» **What to work on**: Transcribe each record exactly. Omit the pictures.

Data section section start

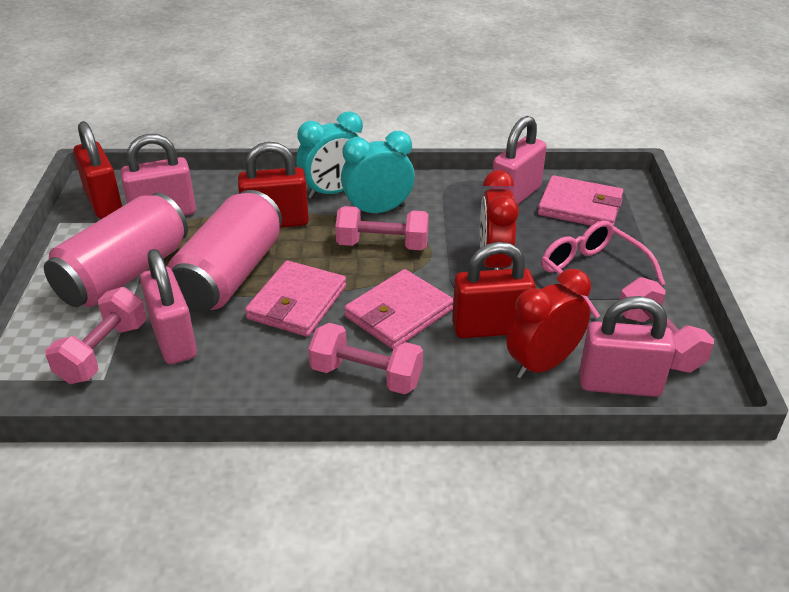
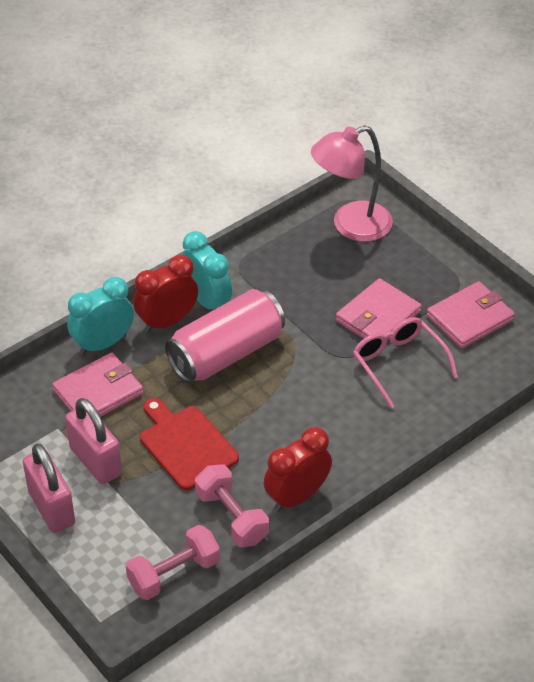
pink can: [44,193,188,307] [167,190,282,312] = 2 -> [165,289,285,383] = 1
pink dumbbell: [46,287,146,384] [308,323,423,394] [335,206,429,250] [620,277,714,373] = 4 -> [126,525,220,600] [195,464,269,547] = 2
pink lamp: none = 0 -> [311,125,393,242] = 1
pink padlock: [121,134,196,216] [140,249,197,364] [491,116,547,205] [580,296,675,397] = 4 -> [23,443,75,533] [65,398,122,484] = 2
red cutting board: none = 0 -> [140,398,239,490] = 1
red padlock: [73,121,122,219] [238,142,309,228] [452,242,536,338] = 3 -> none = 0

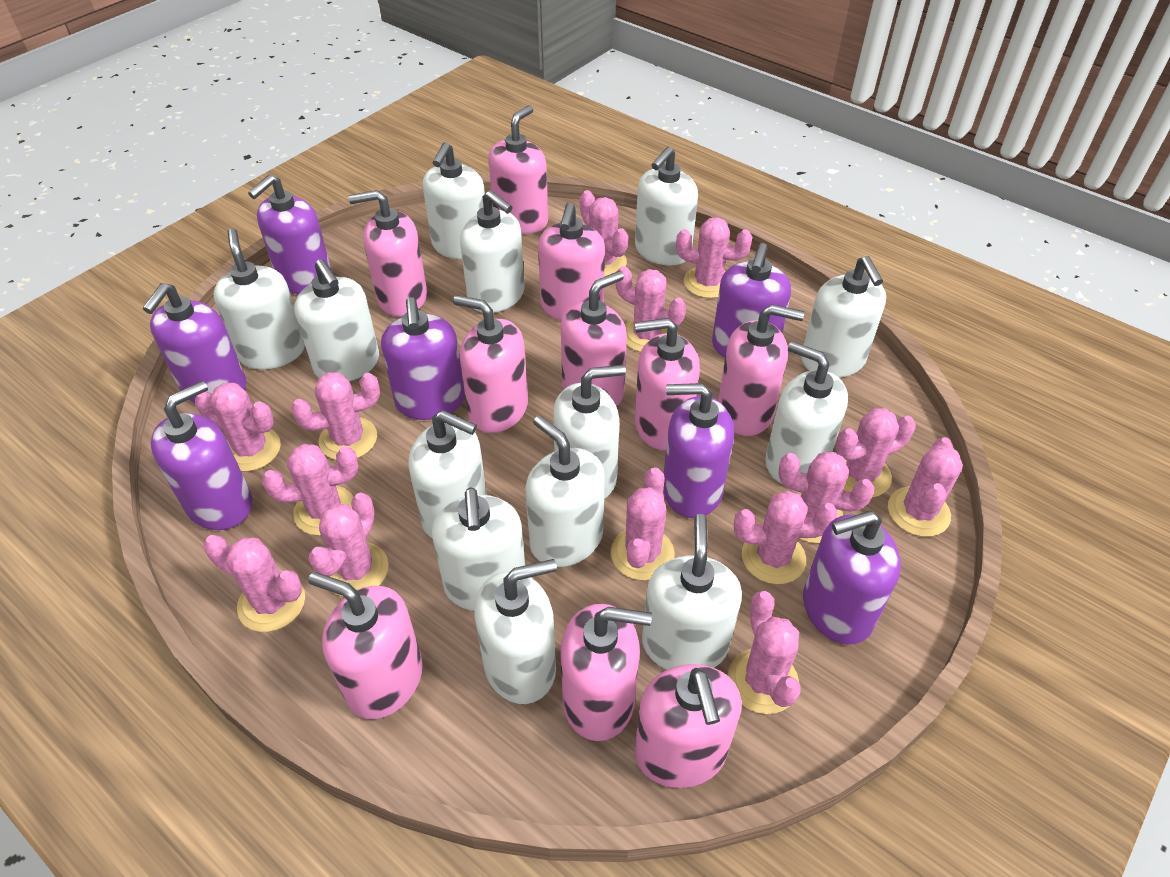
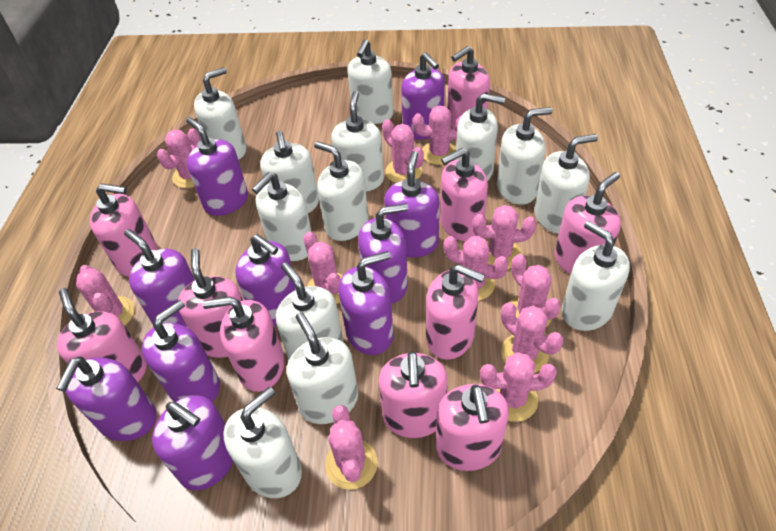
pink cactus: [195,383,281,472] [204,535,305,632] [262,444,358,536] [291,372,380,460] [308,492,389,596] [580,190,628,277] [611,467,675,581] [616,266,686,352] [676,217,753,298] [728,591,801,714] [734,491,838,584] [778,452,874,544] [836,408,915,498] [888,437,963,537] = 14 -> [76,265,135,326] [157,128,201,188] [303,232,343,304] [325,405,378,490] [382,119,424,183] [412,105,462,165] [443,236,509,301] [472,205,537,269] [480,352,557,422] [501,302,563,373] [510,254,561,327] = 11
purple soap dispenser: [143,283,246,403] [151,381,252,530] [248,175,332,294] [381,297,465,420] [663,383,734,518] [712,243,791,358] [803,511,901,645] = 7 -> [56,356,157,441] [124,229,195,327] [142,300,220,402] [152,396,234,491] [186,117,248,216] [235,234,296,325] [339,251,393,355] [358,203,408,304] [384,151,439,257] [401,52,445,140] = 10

Data section section end

» **Your solution**:
pink can: [44,193,188,307] [167,190,282,312] = 2 -> [165,289,285,383] = 1
pink dumbbell: [46,287,146,384] [308,323,423,394] [335,206,429,250] [620,277,714,373] = 4 -> [126,525,220,600] [195,464,269,547] = 2
pink lamp: none = 0 -> [311,125,393,242] = 1
pink padlock: [121,134,196,216] [140,249,197,364] [491,116,547,205] [580,296,675,397] = 4 -> [23,443,75,533] [65,398,122,484] = 2
red cutting board: none = 0 -> [140,398,239,490] = 1
red padlock: [73,121,122,219] [238,142,309,228] [452,242,536,338] = 3 -> none = 0

pink cactus: [195,383,281,472] [204,535,305,632] [262,444,358,536] [291,372,380,460] [308,492,389,596] [580,190,628,277] [611,467,675,581] [616,266,686,352] [676,217,753,298] [728,591,801,714] [734,491,838,584] [778,452,874,544] [836,408,915,498] [888,437,963,537] = 14 -> [76,265,135,326] [157,128,201,188] [303,232,343,304] [325,405,378,490] [382,119,424,183] [412,105,462,165] [443,236,509,301] [472,205,537,269] [480,352,557,422] [501,302,563,373] [510,254,561,327] = 11
purple soap dispenser: [143,283,246,403] [151,381,252,530] [248,175,332,294] [381,297,465,420] [663,383,734,518] [712,243,791,358] [803,511,901,645] = 7 -> [56,356,157,441] [124,229,195,327] [142,300,220,402] [152,396,234,491] [186,117,248,216] [235,234,296,325] [339,251,393,355] [358,203,408,304] [384,151,439,257] [401,52,445,140] = 10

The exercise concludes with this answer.